**Exercise requirements**
Please count the lines with the word "turned" in the material below, then state the number by itself.

**Records provided**

=====

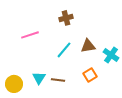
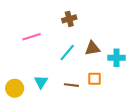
cyan cross: (111, 55) -> (117, 58), turned -35
orange square: (90, 75) -> (94, 79), turned 32
brown line: (58, 80) -> (71, 85), moved

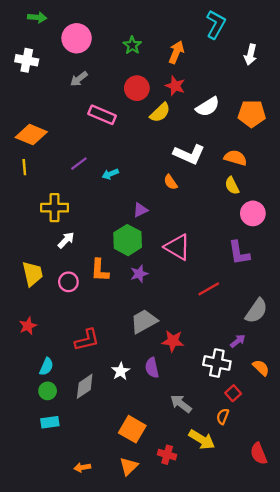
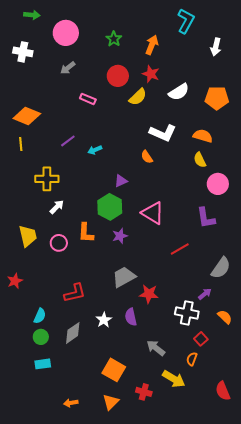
pink rectangle: (102, 115) -> (88, 99), size x0.7
red star: (28, 326) -> (15, 281), moved

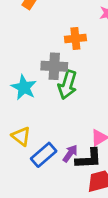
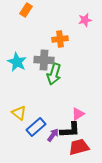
cyan star: (24, 87) -> (17, 62), moved
purple arrow: (70, 153) -> (53, 135), moved

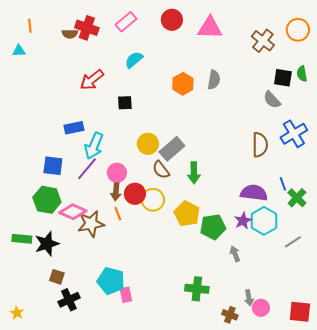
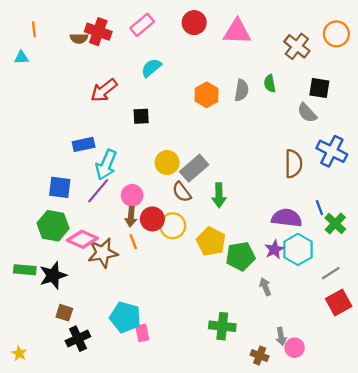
green semicircle: (302, 74) -> (270, 84), moved
blue cross: (294, 134) -> (332, 151), turned -32
red square: (300, 312) -> (339, 302), moved, turned -35

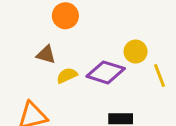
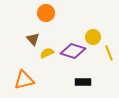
brown triangle: (46, 55) -> (33, 39), turned 32

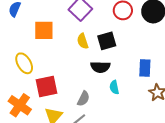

=====

**Solution to this task**
5